(Exercise directions) Among the entries below, find the lines with "ECHO" and copy them.

[Edit difference data]
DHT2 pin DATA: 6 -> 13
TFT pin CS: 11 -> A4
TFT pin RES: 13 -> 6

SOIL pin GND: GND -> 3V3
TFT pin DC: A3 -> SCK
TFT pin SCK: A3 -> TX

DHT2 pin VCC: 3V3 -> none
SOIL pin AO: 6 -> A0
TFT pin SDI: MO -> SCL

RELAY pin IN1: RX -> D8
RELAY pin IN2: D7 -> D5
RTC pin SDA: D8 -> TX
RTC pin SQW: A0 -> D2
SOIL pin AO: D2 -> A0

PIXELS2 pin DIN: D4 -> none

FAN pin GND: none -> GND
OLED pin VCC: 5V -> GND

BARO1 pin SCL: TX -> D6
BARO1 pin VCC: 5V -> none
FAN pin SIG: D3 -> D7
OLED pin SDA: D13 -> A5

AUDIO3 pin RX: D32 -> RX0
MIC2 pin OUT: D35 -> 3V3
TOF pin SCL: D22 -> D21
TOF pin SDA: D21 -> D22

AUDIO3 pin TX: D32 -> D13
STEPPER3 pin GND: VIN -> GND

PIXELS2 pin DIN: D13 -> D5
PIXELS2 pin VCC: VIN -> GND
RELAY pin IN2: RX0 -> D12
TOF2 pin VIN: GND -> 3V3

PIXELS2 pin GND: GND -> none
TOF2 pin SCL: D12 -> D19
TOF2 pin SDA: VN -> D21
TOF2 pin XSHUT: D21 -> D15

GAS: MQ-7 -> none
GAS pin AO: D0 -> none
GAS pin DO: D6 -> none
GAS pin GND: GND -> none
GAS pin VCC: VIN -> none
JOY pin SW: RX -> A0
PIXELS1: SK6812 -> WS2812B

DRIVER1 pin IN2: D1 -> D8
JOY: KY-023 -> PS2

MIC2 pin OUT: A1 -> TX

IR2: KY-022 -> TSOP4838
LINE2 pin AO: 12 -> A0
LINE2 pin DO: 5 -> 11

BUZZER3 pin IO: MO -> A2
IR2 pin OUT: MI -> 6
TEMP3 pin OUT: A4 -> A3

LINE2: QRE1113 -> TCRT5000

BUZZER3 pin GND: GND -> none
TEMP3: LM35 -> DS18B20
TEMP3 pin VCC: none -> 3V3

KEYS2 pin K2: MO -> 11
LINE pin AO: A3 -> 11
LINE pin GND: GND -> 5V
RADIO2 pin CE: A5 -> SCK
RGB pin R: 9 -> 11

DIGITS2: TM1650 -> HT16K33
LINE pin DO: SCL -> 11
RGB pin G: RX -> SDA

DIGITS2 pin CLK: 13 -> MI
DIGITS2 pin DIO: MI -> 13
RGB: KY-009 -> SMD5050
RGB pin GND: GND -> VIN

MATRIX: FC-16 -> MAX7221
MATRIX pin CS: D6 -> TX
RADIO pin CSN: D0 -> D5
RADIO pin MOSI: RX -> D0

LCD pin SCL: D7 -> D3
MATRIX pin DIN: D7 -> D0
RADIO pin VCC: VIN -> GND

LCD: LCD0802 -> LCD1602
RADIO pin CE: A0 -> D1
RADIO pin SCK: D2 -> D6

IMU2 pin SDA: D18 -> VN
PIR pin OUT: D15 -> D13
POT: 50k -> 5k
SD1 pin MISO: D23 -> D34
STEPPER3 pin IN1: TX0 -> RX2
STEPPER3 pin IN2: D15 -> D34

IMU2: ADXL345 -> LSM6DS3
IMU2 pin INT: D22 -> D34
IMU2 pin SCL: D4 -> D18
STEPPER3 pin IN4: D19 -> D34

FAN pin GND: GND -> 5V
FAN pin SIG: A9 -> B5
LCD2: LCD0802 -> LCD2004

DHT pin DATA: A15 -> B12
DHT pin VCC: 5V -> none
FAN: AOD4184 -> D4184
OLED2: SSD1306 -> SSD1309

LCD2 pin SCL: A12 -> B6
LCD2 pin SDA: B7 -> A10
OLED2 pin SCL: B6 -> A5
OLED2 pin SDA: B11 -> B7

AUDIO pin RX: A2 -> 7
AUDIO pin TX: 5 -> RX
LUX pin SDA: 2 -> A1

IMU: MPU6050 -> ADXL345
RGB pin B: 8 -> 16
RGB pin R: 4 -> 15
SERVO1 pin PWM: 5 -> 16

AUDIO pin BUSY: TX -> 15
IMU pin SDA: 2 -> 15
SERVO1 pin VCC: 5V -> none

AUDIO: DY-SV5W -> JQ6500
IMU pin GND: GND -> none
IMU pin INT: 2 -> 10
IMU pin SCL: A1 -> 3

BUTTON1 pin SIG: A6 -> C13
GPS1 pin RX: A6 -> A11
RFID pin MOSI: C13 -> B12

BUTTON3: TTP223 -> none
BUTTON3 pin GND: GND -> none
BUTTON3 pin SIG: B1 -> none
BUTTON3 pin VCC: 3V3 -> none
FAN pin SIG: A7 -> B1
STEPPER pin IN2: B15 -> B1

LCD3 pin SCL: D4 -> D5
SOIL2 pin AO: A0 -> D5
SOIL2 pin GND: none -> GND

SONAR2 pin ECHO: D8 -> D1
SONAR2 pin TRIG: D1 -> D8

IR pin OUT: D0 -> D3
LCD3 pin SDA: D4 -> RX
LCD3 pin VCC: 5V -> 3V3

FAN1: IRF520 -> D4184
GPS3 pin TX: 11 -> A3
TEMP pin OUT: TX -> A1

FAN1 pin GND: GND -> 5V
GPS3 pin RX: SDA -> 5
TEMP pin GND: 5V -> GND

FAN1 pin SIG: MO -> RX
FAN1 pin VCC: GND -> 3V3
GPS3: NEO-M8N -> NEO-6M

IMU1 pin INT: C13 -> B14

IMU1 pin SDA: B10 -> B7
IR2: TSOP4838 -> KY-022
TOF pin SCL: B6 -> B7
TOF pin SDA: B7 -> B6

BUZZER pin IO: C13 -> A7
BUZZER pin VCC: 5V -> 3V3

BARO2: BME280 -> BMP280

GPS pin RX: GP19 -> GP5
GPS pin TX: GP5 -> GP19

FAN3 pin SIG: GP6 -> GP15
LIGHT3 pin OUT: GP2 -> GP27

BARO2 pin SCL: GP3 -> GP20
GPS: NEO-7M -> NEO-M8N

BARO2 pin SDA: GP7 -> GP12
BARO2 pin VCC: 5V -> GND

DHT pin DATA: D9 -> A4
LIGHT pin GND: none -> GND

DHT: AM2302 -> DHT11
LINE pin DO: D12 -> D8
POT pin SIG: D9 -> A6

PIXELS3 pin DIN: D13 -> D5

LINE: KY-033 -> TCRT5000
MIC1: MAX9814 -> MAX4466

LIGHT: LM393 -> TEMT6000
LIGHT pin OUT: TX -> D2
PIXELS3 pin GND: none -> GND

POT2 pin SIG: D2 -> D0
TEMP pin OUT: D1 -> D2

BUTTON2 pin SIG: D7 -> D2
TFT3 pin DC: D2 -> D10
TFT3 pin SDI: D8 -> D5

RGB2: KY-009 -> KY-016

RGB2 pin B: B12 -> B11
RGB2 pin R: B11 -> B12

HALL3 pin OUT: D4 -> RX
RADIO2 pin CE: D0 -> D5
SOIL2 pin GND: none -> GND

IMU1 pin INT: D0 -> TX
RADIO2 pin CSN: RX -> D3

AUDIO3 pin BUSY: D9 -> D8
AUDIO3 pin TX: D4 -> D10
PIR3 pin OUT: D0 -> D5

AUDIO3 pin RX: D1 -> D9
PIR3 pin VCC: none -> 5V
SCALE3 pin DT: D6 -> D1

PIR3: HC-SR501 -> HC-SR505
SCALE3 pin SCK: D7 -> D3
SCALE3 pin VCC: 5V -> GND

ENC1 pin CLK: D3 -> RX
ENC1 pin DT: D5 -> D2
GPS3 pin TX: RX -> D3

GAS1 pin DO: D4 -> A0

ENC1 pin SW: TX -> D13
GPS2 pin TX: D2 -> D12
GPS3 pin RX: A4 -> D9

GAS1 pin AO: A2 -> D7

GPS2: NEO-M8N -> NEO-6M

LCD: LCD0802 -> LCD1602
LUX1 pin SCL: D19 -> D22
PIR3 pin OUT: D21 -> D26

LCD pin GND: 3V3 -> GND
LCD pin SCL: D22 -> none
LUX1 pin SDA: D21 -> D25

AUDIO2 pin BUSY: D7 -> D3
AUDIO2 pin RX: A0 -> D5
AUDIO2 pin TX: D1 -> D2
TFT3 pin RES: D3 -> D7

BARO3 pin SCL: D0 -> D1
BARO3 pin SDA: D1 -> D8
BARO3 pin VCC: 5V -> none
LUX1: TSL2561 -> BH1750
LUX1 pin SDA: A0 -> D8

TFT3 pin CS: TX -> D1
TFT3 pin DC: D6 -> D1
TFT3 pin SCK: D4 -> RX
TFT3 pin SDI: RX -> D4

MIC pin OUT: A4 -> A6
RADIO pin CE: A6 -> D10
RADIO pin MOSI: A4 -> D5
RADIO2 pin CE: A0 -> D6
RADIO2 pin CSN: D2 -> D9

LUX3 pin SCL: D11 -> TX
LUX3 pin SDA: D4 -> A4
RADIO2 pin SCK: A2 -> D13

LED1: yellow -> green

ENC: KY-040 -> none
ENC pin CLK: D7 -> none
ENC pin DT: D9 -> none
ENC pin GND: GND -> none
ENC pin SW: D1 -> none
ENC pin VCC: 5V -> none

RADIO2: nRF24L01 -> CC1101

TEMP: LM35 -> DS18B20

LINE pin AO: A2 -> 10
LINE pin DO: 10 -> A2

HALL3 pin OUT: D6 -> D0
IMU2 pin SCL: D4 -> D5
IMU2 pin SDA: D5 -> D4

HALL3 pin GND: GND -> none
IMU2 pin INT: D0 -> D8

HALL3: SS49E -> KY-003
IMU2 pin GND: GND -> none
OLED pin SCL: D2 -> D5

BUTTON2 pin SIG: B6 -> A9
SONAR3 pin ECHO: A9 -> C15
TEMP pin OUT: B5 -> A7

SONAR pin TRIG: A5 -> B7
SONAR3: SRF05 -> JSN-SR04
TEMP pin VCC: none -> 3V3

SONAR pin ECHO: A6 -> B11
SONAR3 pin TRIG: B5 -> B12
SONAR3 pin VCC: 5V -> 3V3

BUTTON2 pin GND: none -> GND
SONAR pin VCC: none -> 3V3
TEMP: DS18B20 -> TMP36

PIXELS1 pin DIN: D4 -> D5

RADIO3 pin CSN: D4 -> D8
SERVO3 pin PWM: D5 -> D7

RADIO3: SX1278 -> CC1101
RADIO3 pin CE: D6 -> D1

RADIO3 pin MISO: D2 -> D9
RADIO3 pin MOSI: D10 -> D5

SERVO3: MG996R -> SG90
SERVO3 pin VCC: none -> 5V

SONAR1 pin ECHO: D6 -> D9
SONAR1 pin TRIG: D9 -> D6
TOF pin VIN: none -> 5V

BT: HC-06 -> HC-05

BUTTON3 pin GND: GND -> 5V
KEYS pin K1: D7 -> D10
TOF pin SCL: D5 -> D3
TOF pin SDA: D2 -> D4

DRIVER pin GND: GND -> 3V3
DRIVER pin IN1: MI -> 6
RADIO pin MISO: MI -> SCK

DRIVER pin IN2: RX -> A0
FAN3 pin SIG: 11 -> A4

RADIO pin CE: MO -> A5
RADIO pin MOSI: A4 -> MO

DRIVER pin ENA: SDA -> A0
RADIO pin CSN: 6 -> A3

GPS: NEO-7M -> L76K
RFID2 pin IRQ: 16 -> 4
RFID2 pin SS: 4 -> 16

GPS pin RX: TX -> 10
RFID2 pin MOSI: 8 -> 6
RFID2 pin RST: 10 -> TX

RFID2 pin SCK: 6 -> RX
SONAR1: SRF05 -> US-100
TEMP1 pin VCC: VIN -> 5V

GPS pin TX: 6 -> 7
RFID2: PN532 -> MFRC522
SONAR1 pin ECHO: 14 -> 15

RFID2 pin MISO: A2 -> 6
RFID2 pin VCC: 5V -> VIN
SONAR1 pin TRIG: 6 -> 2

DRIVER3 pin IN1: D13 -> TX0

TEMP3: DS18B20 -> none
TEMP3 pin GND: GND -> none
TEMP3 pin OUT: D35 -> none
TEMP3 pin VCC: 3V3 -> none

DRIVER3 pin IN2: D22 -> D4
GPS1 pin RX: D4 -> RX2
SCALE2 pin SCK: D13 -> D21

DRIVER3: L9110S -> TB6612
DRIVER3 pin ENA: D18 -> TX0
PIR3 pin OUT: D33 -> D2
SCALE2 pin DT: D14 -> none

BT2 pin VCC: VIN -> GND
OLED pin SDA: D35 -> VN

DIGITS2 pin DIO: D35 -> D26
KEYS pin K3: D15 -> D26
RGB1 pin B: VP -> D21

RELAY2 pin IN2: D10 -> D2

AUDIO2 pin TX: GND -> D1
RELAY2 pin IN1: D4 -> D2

(Solved problem)
SONAR2 pin ECHO: D8 -> D1
SONAR3 pin ECHO: A9 -> C15
SONAR pin ECHO: A6 -> B11
SONAR1 pin ECHO: D6 -> D9
SONAR1 pin ECHO: 14 -> 15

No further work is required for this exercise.